[TASK DESCRIPTION]:
Starting at the beginning of the listing below and going on through the line with "yellow cross: rotated", give those lines as a Markdown table with the columns "Row" and "Entry". Leave out any blank lines.

[Saved data entries]:
►

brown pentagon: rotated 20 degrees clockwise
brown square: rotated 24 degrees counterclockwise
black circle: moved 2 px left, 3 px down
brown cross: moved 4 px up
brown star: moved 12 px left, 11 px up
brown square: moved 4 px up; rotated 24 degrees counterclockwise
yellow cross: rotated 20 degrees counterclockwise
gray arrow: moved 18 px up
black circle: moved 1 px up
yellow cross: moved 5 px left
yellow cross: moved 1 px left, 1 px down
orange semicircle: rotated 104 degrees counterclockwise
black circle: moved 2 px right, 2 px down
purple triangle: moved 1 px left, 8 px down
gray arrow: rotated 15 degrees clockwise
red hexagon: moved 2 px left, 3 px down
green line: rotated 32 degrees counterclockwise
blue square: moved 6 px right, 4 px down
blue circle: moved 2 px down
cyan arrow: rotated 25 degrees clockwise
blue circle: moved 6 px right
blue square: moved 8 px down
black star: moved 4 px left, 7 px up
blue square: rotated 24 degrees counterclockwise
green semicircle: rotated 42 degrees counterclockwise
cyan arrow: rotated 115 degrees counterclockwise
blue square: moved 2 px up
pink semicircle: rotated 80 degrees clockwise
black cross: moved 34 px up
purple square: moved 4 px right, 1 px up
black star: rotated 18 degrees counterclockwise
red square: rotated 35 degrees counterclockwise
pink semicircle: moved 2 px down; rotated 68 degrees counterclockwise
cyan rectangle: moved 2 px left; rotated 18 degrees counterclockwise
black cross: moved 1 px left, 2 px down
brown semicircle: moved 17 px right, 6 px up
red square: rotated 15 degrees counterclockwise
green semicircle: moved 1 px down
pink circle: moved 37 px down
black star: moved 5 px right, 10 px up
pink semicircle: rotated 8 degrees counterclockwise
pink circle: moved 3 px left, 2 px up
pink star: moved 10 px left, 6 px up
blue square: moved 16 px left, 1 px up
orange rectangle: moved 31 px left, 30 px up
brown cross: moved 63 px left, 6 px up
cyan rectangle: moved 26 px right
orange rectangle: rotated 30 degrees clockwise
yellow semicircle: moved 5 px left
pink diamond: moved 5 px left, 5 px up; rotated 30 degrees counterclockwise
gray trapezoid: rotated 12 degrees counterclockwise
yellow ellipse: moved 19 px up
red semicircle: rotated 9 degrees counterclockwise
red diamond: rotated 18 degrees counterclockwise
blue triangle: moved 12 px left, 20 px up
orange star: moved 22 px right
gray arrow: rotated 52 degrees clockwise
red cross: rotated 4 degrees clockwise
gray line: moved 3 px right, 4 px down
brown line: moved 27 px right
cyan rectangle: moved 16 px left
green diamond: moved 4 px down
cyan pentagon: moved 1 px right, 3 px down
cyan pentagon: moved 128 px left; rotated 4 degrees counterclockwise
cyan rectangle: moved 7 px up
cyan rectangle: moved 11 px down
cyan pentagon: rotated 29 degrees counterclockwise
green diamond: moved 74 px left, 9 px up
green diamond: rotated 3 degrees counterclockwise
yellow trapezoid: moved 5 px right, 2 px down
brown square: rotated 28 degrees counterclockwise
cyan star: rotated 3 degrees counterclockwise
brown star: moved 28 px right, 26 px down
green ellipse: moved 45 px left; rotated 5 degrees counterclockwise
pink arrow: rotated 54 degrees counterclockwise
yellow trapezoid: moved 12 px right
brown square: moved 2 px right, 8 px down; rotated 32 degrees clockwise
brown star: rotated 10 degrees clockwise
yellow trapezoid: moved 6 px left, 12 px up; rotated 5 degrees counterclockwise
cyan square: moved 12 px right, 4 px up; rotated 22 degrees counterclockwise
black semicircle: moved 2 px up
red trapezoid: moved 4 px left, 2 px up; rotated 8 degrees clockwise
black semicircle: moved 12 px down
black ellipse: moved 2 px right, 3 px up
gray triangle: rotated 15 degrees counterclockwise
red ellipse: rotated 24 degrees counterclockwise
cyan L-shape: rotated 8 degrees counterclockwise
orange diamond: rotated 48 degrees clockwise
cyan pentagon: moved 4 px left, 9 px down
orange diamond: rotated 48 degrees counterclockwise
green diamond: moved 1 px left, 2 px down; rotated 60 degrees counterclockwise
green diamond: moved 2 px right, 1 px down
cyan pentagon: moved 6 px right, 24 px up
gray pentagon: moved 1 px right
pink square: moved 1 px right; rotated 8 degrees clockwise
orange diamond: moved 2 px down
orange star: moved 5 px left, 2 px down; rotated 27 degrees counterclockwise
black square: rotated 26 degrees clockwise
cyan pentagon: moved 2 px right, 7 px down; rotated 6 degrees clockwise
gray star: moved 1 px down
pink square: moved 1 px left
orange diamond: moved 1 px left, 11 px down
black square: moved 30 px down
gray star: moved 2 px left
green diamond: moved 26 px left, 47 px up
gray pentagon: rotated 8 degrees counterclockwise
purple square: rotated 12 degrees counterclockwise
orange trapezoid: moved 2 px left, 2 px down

◄

[RESULT FOR THIS TASK]:
| Row | Entry |
|---|---|
| 1 | brown pentagon: rotated 20 degrees clockwise |
| 2 | brown square: rotated 24 degrees counterclockwise |
| 3 | black circle: moved 2 px left, 3 px down |
| 4 | brown cross: moved 4 px up |
| 5 | brown star: moved 12 px left, 11 px up |
| 6 | brown square: moved 4 px up; rotated 24 degrees counterclockwise |
| 7 | yellow cross: rotated 20 degrees counterclockwise |